--- Data for analysis Enclosed Below ---
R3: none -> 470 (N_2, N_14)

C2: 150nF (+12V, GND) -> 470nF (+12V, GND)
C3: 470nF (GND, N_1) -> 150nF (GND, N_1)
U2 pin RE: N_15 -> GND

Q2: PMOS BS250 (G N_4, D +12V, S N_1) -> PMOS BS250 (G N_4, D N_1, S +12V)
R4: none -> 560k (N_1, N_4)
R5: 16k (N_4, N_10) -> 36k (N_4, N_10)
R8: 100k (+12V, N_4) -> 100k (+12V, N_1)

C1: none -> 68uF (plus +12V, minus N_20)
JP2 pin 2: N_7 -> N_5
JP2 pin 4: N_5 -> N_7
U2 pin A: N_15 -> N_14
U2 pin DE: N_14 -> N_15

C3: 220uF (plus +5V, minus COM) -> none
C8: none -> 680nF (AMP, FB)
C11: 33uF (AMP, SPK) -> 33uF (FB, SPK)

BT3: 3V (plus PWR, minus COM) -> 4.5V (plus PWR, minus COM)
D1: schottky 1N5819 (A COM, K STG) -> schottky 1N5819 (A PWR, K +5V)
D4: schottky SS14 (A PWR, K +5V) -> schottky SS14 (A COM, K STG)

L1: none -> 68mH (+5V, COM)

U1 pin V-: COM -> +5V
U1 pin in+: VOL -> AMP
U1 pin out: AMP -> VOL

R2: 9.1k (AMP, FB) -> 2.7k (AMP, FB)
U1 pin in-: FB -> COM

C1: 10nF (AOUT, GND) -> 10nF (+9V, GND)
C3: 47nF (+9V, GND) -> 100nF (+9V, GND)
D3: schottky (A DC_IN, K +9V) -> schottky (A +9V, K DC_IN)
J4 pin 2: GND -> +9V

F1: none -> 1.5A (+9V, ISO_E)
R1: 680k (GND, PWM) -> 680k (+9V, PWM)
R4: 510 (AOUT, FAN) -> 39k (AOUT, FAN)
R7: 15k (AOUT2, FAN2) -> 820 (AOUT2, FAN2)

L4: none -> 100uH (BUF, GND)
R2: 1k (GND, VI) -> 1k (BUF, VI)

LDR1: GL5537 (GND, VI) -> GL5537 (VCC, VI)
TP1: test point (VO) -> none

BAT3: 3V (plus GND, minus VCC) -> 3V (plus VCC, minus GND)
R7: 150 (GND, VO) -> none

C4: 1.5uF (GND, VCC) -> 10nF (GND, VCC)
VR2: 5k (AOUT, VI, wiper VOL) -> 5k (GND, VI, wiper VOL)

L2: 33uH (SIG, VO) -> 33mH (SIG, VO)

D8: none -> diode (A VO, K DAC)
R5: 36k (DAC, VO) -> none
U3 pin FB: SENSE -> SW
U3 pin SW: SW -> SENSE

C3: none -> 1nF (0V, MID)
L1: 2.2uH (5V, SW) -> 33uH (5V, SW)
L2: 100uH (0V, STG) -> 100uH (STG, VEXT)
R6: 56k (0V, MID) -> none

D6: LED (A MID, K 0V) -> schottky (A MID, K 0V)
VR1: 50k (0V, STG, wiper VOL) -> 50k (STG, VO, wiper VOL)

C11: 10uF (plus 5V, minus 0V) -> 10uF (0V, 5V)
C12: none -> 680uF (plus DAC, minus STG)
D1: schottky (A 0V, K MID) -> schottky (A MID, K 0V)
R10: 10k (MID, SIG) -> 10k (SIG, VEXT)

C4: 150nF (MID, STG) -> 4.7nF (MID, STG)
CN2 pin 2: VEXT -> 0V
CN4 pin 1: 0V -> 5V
--- End of Enclosed Data for analysis ---
Task details:
Exact duplication of all the data above is expected.

Output below:
R3: none -> 470 (N_2, N_14)

C2: 150nF (+12V, GND) -> 470nF (+12V, GND)
C3: 470nF (GND, N_1) -> 150nF (GND, N_1)
U2 pin RE: N_15 -> GND

Q2: PMOS BS250 (G N_4, D +12V, S N_1) -> PMOS BS250 (G N_4, D N_1, S +12V)
R4: none -> 560k (N_1, N_4)
R5: 16k (N_4, N_10) -> 36k (N_4, N_10)
R8: 100k (+12V, N_4) -> 100k (+12V, N_1)

C1: none -> 68uF (plus +12V, minus N_20)
JP2 pin 2: N_7 -> N_5
JP2 pin 4: N_5 -> N_7
U2 pin A: N_15 -> N_14
U2 pin DE: N_14 -> N_15

C3: 220uF (plus +5V, minus COM) -> none
C8: none -> 680nF (AMP, FB)
C11: 33uF (AMP, SPK) -> 33uF (FB, SPK)

BT3: 3V (plus PWR, minus COM) -> 4.5V (plus PWR, minus COM)
D1: schottky 1N5819 (A COM, K STG) -> schottky 1N5819 (A PWR, K +5V)
D4: schottky SS14 (A PWR, K +5V) -> schottky SS14 (A COM, K STG)

L1: none -> 68mH (+5V, COM)

U1 pin V-: COM -> +5V
U1 pin in+: VOL -> AMP
U1 pin out: AMP -> VOL

R2: 9.1k (AMP, FB) -> 2.7k (AMP, FB)
U1 pin in-: FB -> COM

C1: 10nF (AOUT, GND) -> 10nF (+9V, GND)
C3: 47nF (+9V, GND) -> 100nF (+9V, GND)
D3: schottky (A DC_IN, K +9V) -> schottky (A +9V, K DC_IN)
J4 pin 2: GND -> +9V

F1: none -> 1.5A (+9V, ISO_E)
R1: 680k (GND, PWM) -> 680k (+9V, PWM)
R4: 510 (AOUT, FAN) -> 39k (AOUT, FAN)
R7: 15k (AOUT2, FAN2) -> 820 (AOUT2, FAN2)

L4: none -> 100uH (BUF, GND)
R2: 1k (GND, VI) -> 1k (BUF, VI)

LDR1: GL5537 (GND, VI) -> GL5537 (VCC, VI)
TP1: test point (VO) -> none

BAT3: 3V (plus GND, minus VCC) -> 3V (plus VCC, minus GND)
R7: 150 (GND, VO) -> none

C4: 1.5uF (GND, VCC) -> 10nF (GND, VCC)
VR2: 5k (AOUT, VI, wiper VOL) -> 5k (GND, VI, wiper VOL)

L2: 33uH (SIG, VO) -> 33mH (SIG, VO)

D8: none -> diode (A VO, K DAC)
R5: 36k (DAC, VO) -> none
U3 pin FB: SENSE -> SW
U3 pin SW: SW -> SENSE

C3: none -> 1nF (0V, MID)
L1: 2.2uH (5V, SW) -> 33uH (5V, SW)
L2: 100uH (0V, STG) -> 100uH (STG, VEXT)
R6: 56k (0V, MID) -> none

D6: LED (A MID, K 0V) -> schottky (A MID, K 0V)
VR1: 50k (0V, STG, wiper VOL) -> 50k (STG, VO, wiper VOL)

C11: 10uF (plus 5V, minus 0V) -> 10uF (0V, 5V)
C12: none -> 680uF (plus DAC, minus STG)
D1: schottky (A 0V, K MID) -> schottky (A MID, K 0V)
R10: 10k (MID, SIG) -> 10k (SIG, VEXT)

C4: 150nF (MID, STG) -> 4.7nF (MID, STG)
CN2 pin 2: VEXT -> 0V
CN4 pin 1: 0V -> 5V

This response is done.